● **Problem to solve**: Working from the records below, repeat exactly the lines starting at the line that contains "C3: 6.8nF (GND, SIG5) -> none" and ending at the line that contains "M1: motor 3V", inclusive.

● **Records to process**:
####################

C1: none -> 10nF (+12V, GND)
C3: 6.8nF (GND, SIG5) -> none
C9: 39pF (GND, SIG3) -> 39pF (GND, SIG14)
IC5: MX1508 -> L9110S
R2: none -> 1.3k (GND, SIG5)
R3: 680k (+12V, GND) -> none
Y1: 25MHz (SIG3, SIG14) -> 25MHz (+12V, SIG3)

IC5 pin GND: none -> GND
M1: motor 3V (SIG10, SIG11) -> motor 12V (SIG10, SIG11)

####################

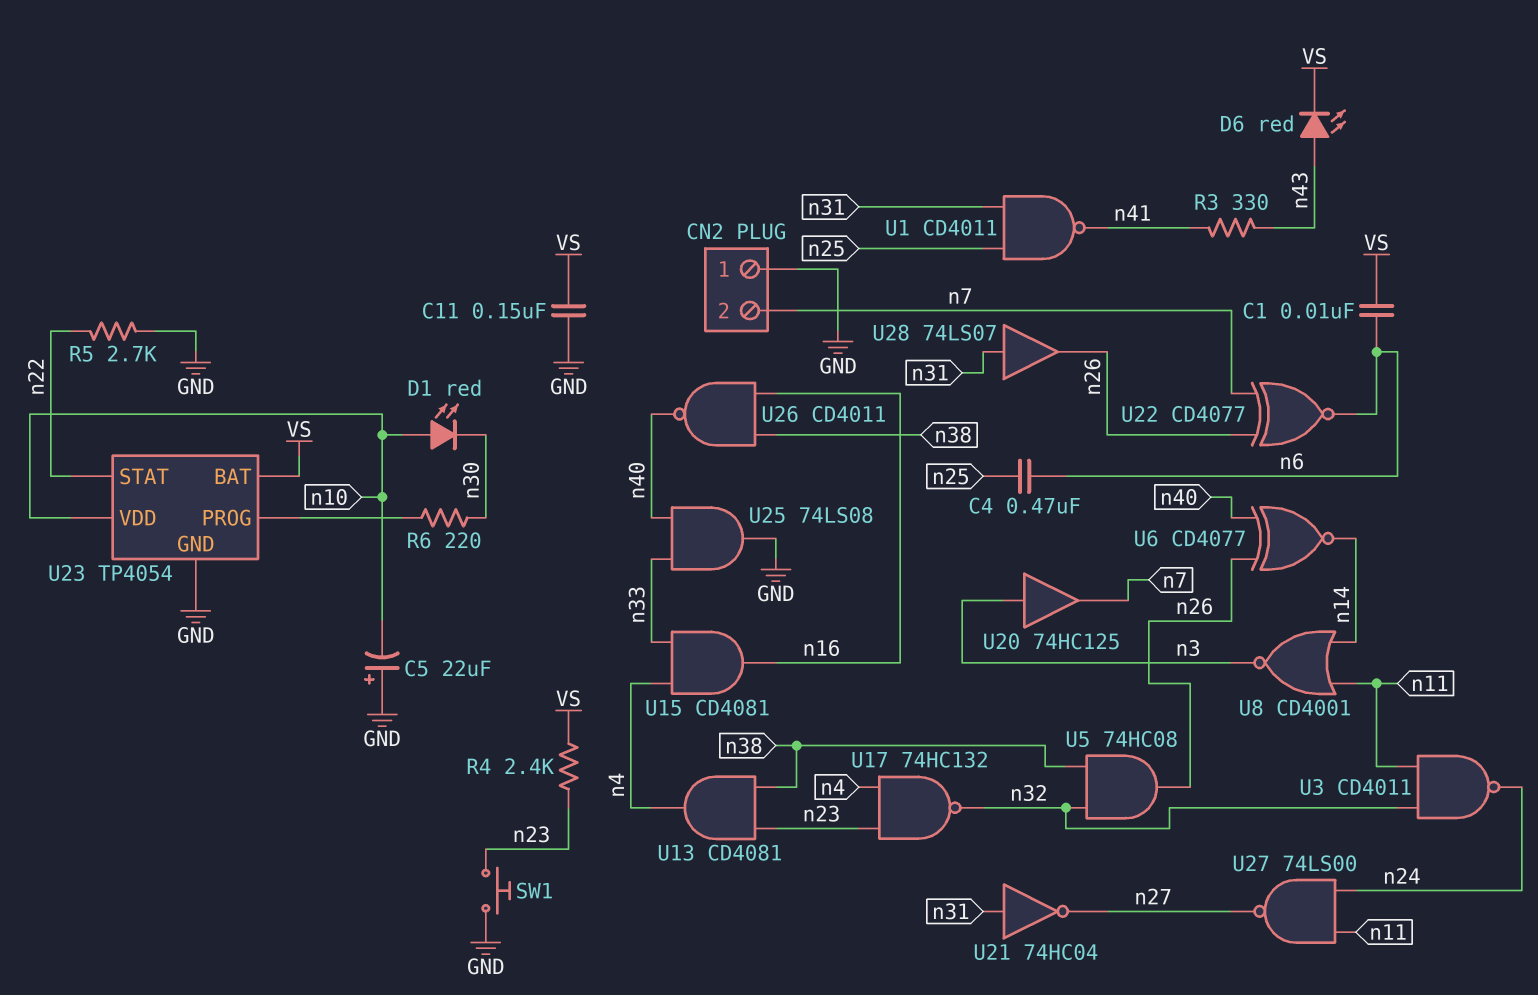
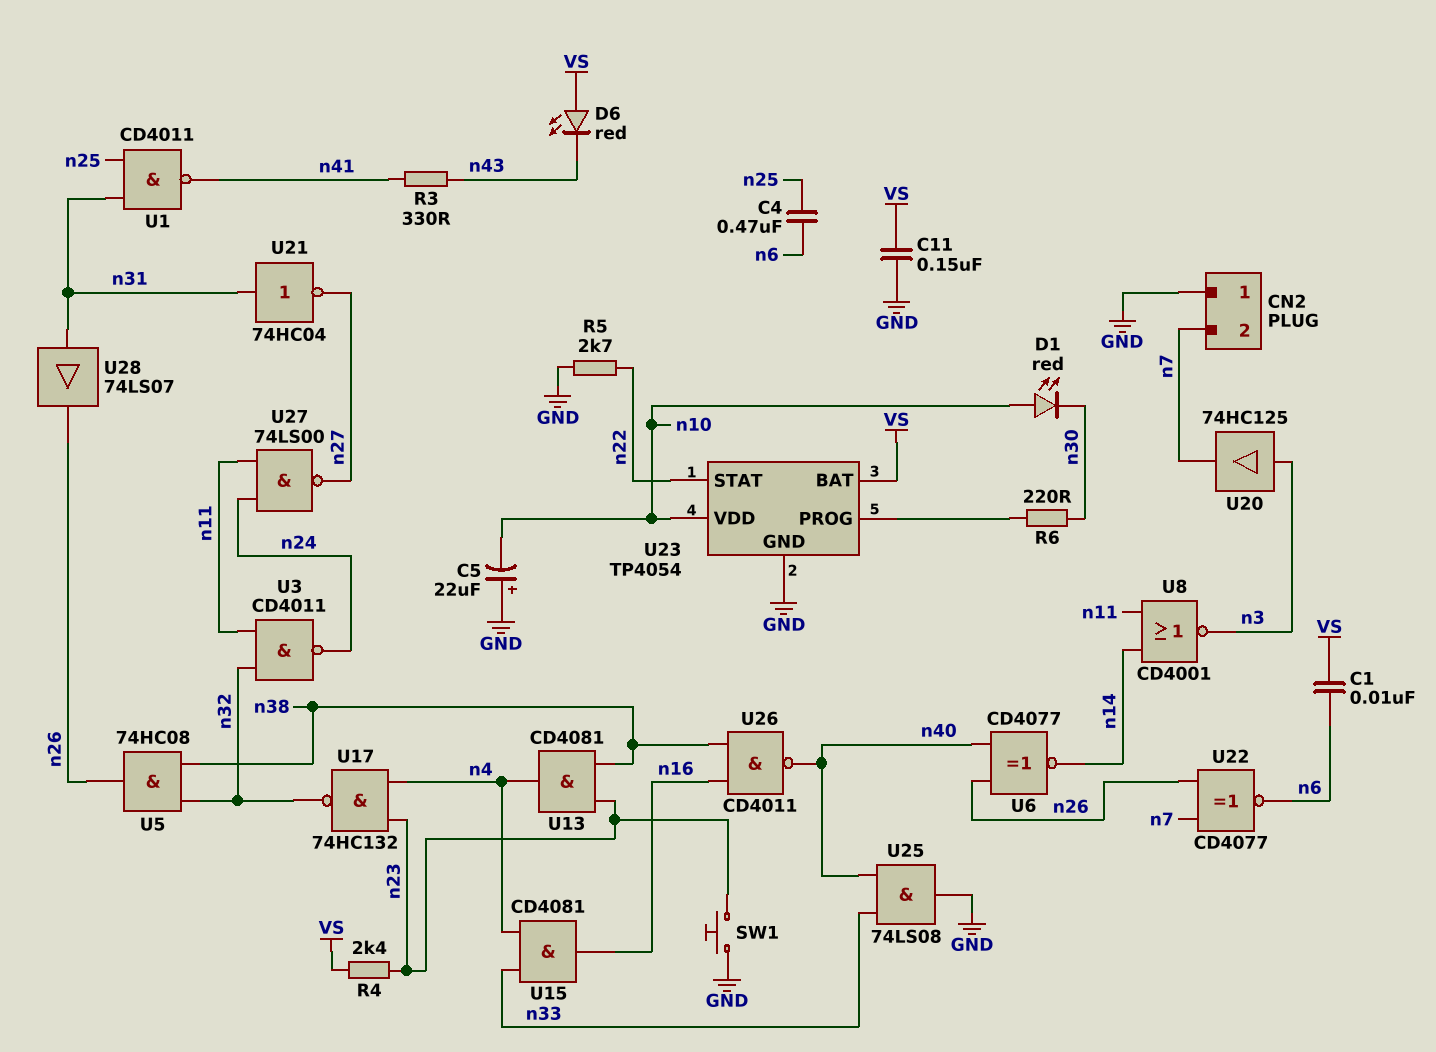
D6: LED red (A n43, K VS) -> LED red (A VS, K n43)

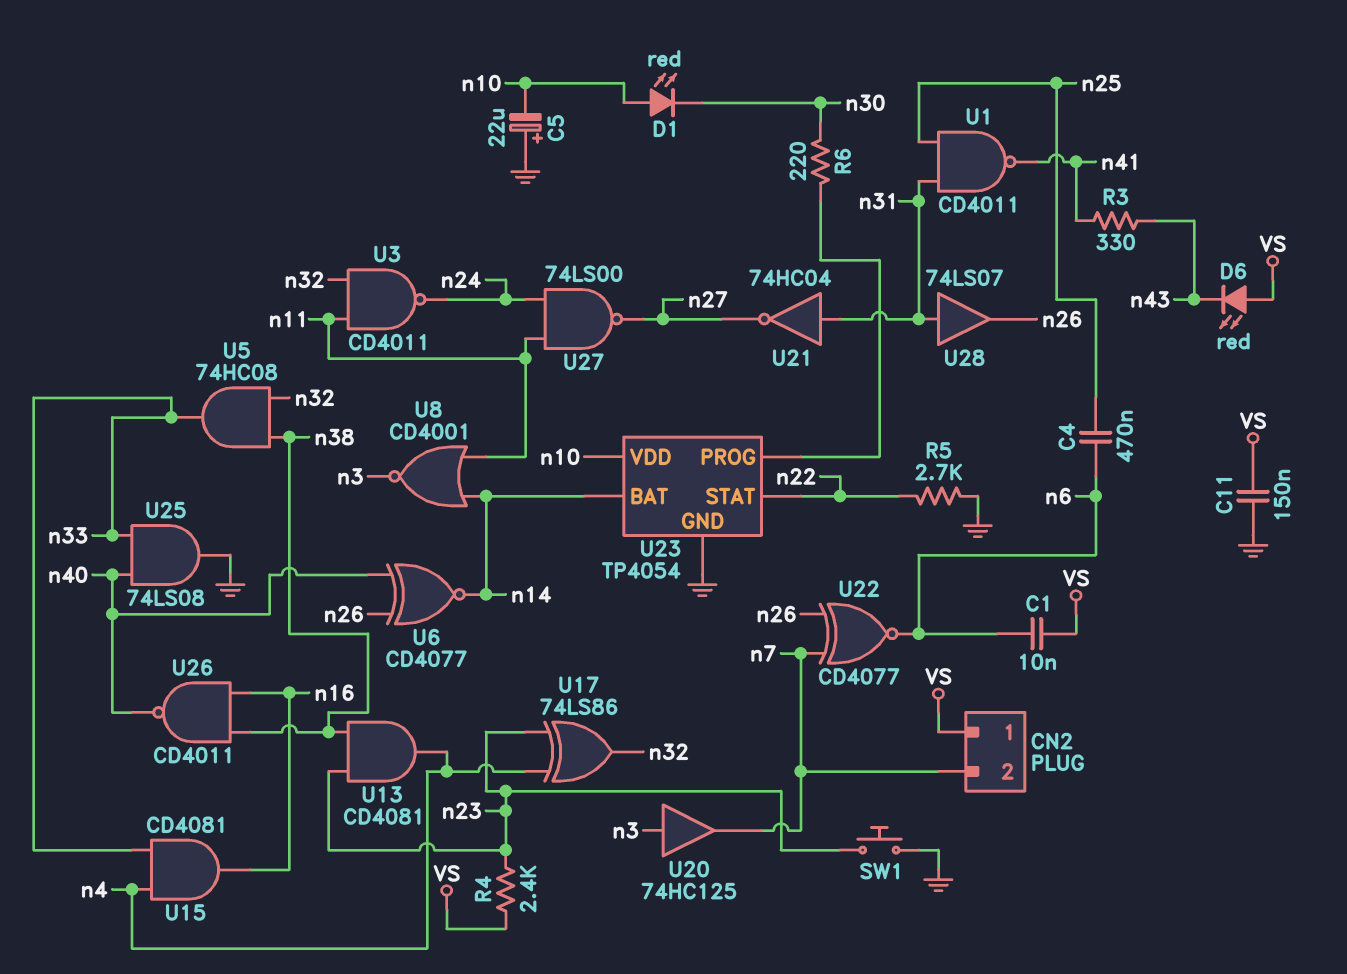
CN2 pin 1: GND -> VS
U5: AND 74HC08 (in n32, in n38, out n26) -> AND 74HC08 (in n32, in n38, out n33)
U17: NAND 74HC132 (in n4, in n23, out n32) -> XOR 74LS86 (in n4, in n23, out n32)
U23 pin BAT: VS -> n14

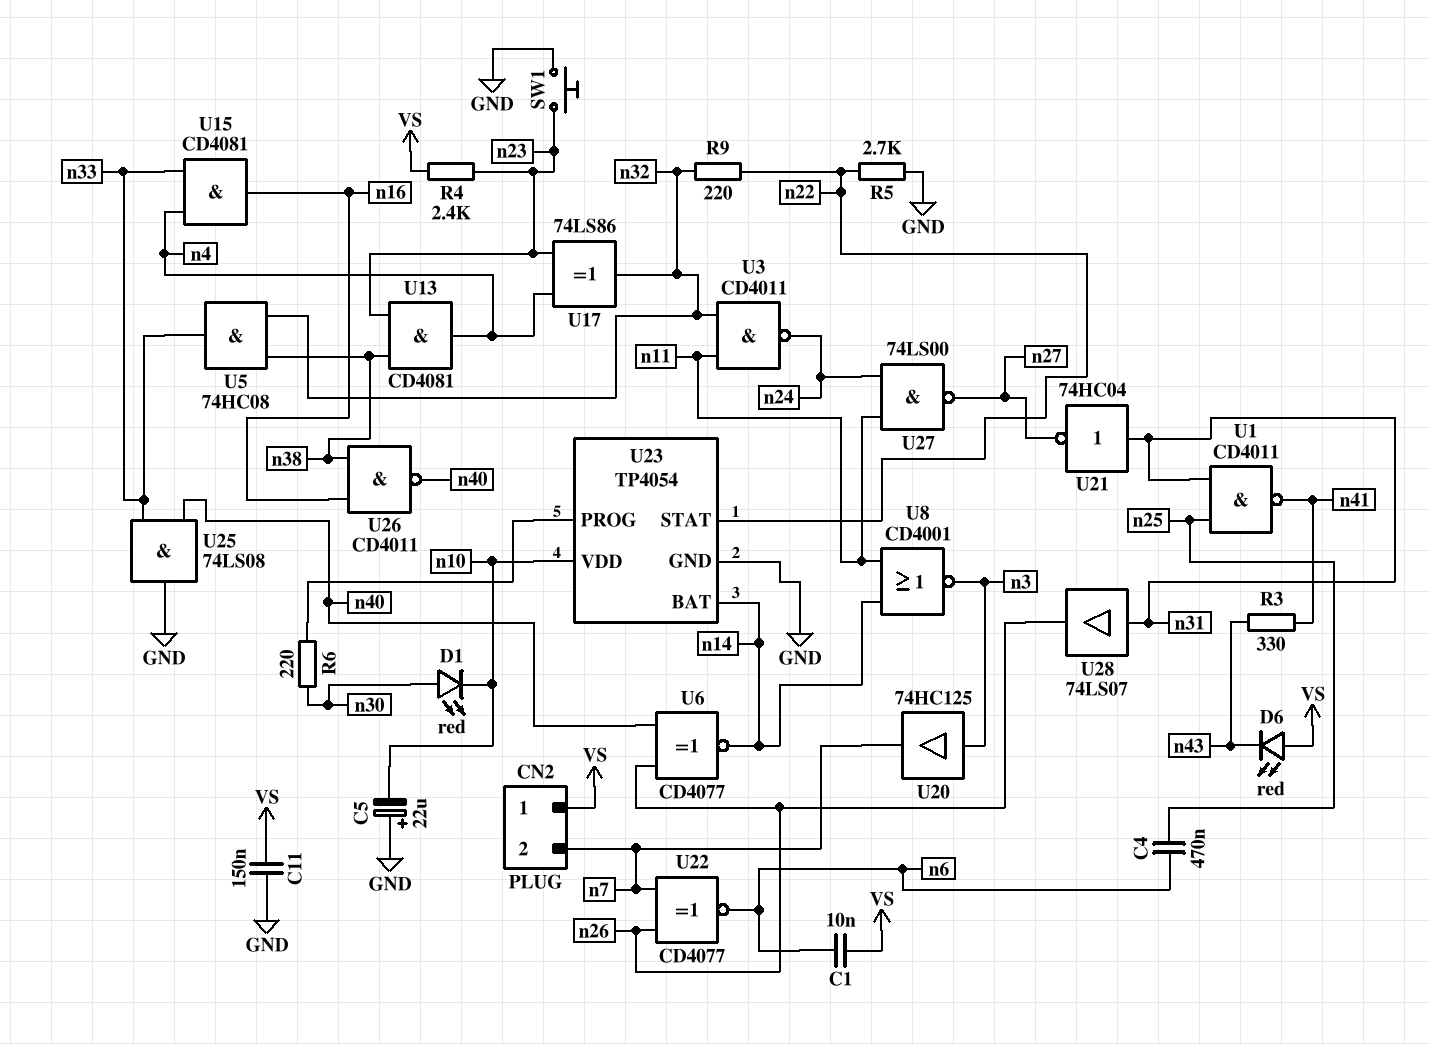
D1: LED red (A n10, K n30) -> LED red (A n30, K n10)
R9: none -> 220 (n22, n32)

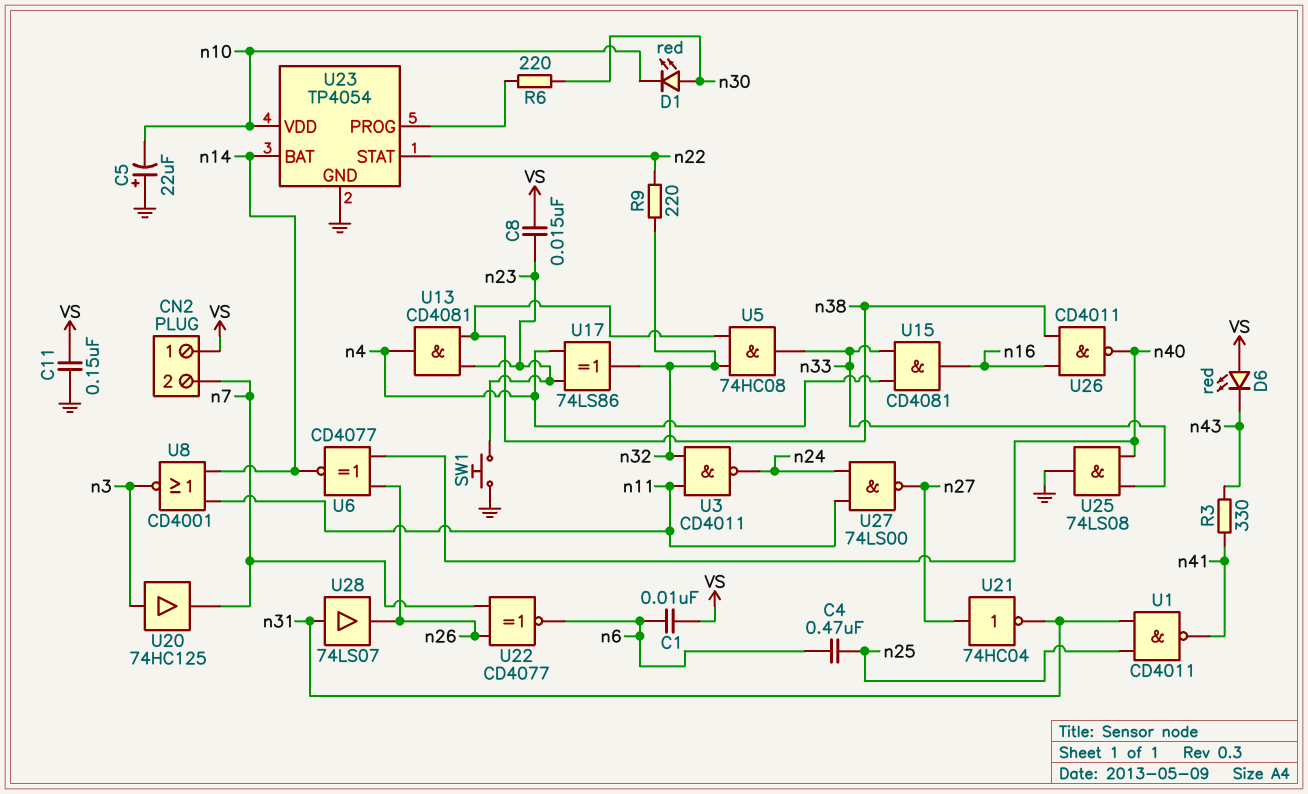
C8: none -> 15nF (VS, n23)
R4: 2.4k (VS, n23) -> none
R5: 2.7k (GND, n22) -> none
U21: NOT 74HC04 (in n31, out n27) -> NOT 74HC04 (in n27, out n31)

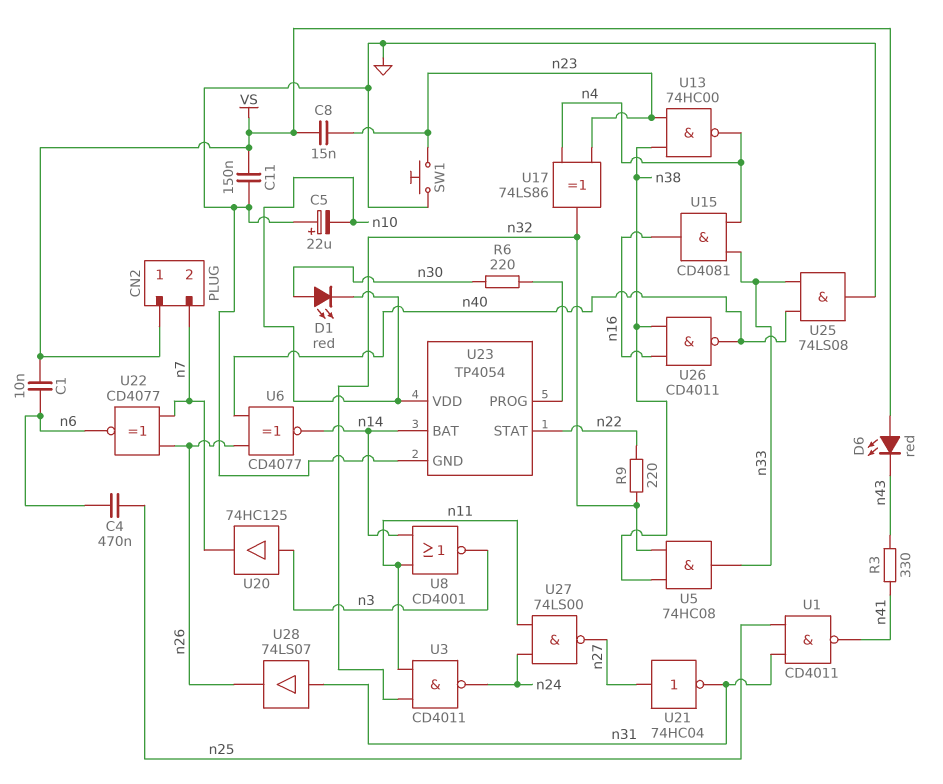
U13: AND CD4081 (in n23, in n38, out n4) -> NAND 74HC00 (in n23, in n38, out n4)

####################

● **Output**:
C3: 6.8nF (GND, SIG5) -> none
C9: 39pF (GND, SIG3) -> 39pF (GND, SIG14)
IC5: MX1508 -> L9110S
R2: none -> 1.3k (GND, SIG5)
R3: 680k (+12V, GND) -> none
Y1: 25MHz (SIG3, SIG14) -> 25MHz (+12V, SIG3)

IC5 pin GND: none -> GND
M1: motor 3V (SIG10, SIG11) -> motor 12V (SIG10, SIG11)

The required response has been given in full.